INSTRUCTIONS TO FOLLOW: Output each record exactly as given. Leave out every picture.

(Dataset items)
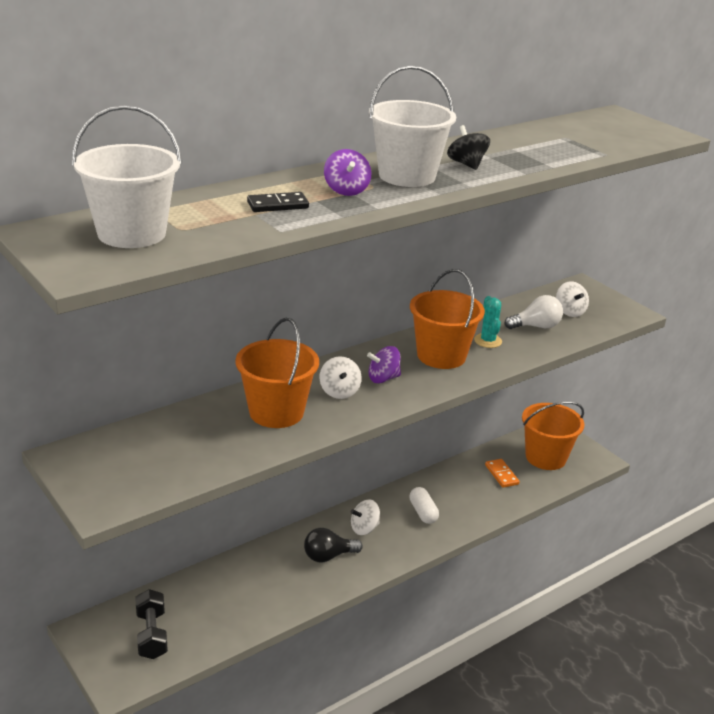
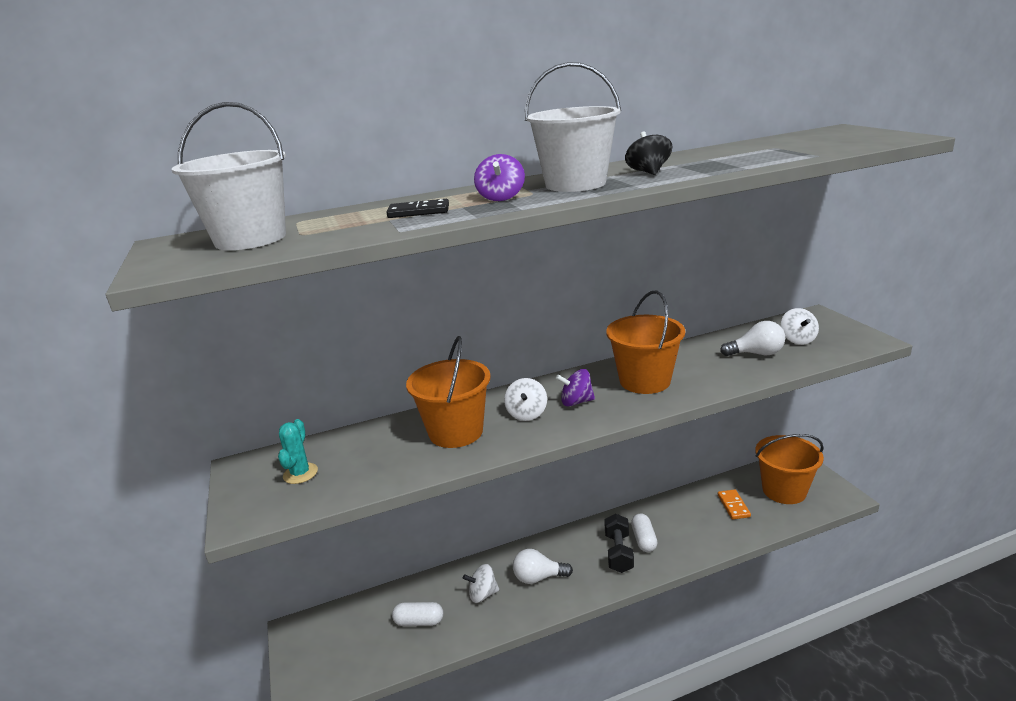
camera: 20 degrees right, 5 degrees down
(151, 635) = (350, 642): black dumbbell -> black dumbbell (618, 552)
(218, 608) = (419, 621): none -> white capsule
(328, 556) = (538, 577): black light bulb -> white light bulb
(364, 528) = (581, 551): white spinning top -> white spinning top (483, 594)
(488, 341) = (699, 367): turquoise cactus -> turquoise cactus (300, 473)

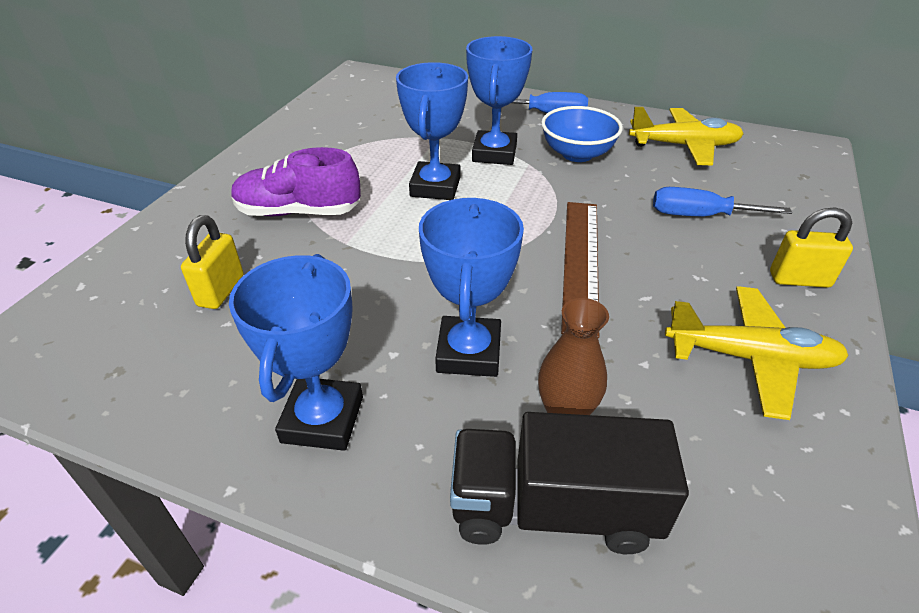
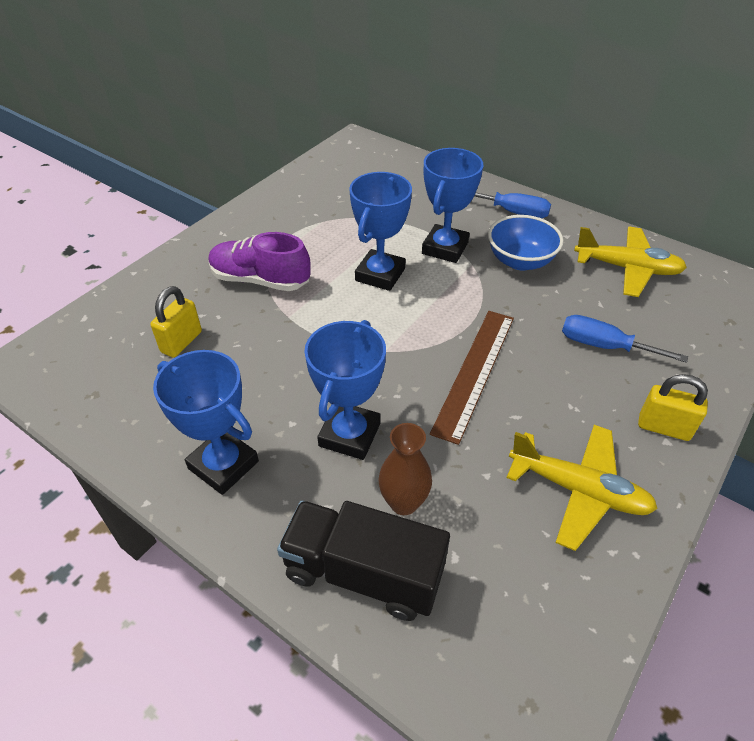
camera: 15 degrees right, 5 degrees up
(322, 419) = (223, 465): blue trophy -> blue trophy turned 75 degrees counterclockwise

SOLUTION BELOW:
camera: 20 degrees right, 5 degrees down
(151, 635) = (350, 642): black dumbbell -> black dumbbell (618, 552)
(218, 608) = (419, 621): none -> white capsule
(328, 556) = (538, 577): black light bulb -> white light bulb
(364, 528) = (581, 551): white spinning top -> white spinning top (483, 594)
(488, 341) = (699, 367): turquoise cactus -> turquoise cactus (300, 473)

camera: 15 degrees right, 5 degrees up
(322, 419) = (223, 465): blue trophy -> blue trophy turned 75 degrees counterclockwise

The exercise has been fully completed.